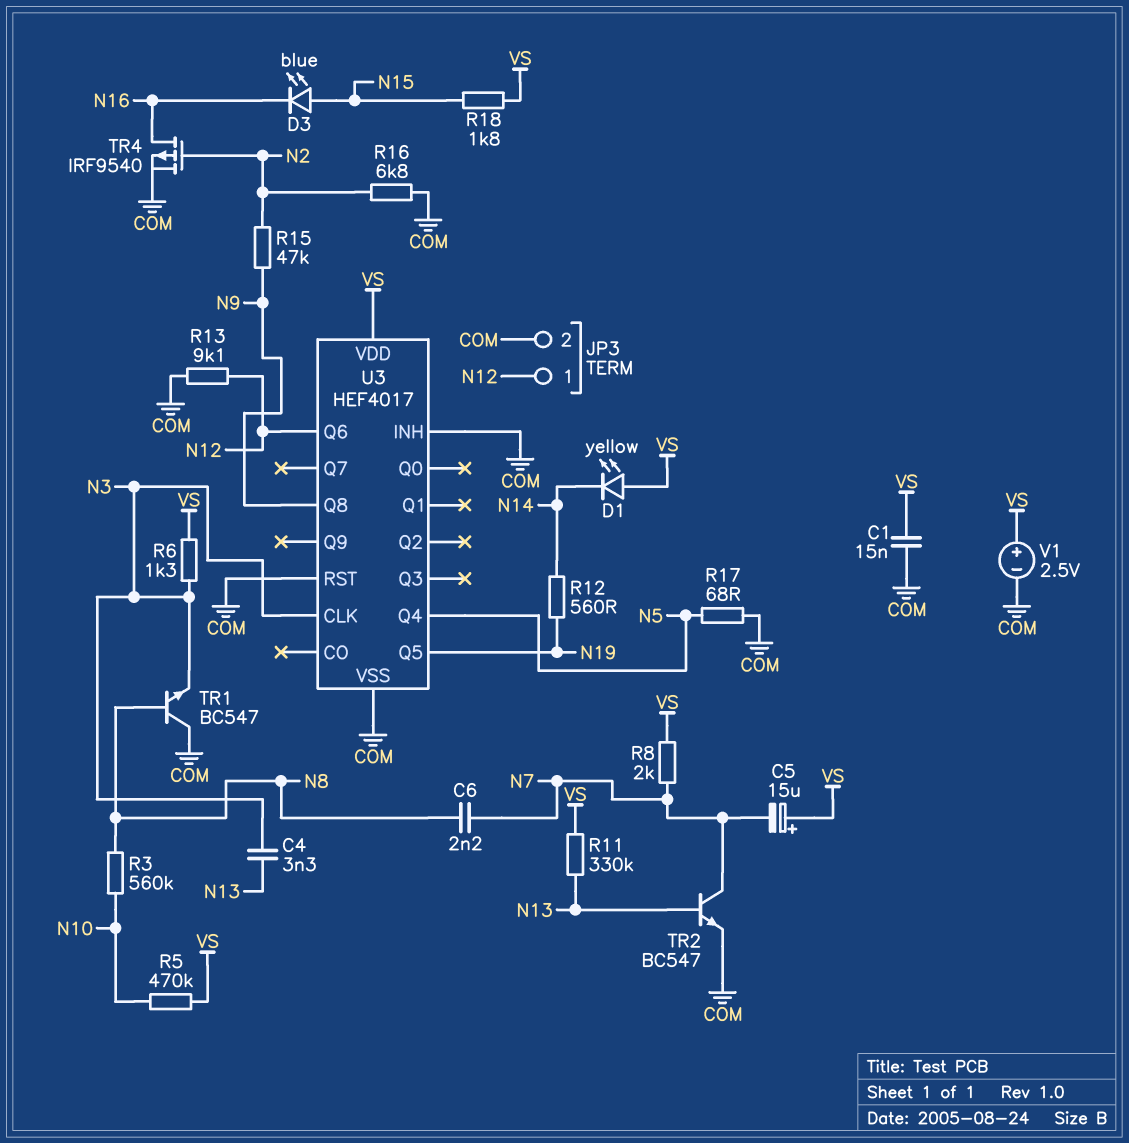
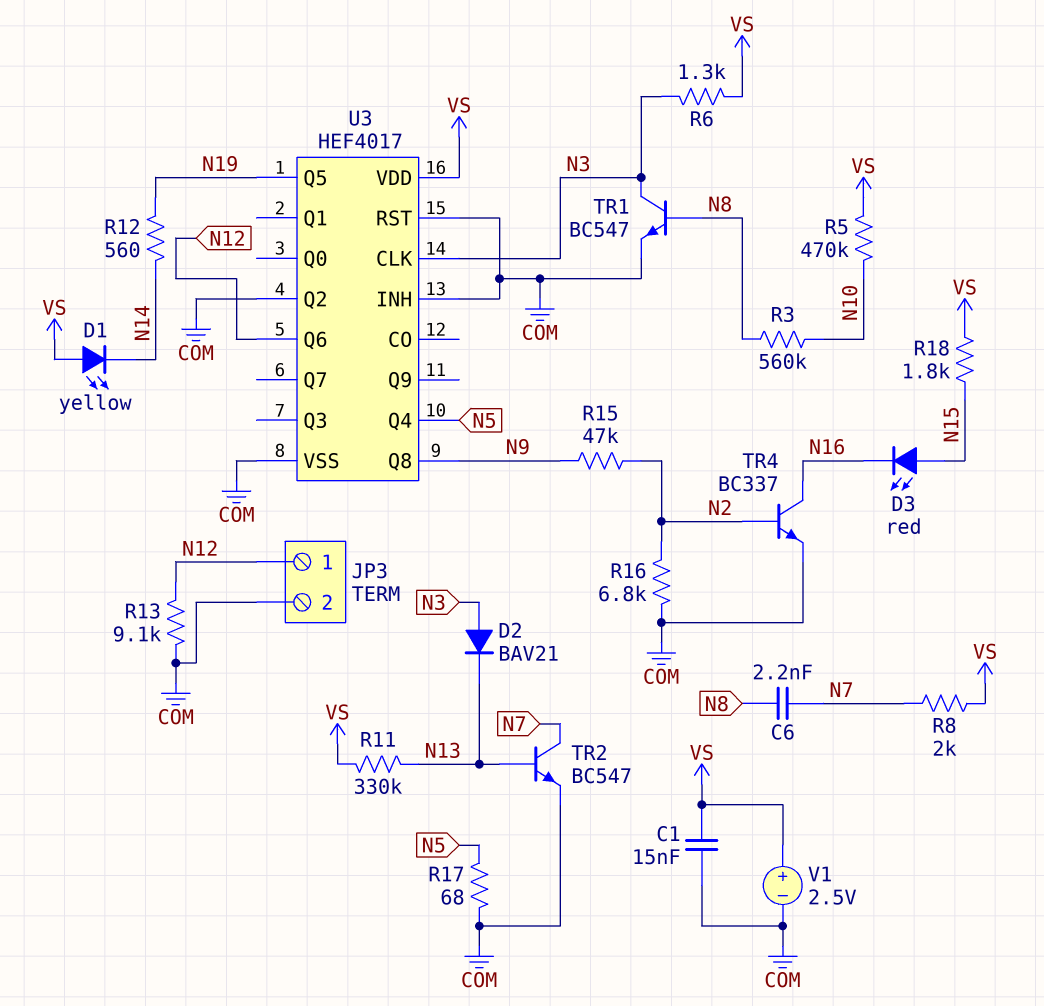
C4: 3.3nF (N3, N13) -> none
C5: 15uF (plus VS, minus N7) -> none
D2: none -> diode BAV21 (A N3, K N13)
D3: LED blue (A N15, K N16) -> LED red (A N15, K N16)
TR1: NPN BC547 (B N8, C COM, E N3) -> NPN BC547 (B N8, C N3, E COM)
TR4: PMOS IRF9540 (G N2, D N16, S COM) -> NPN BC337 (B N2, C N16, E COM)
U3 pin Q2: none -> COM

○ ○ ○ ○ ○ ○ ○

◆ THE TASK ◆
Among the lines above, find those that contain the word "none" and copy them.

◆ WRITTEN ANSWER ◆
C4: 3.3nF (N3, N13) -> none
C5: 15uF (plus VS, minus N7) -> none
D2: none -> diode BAV21 (A N3, K N13)
U3 pin Q2: none -> COM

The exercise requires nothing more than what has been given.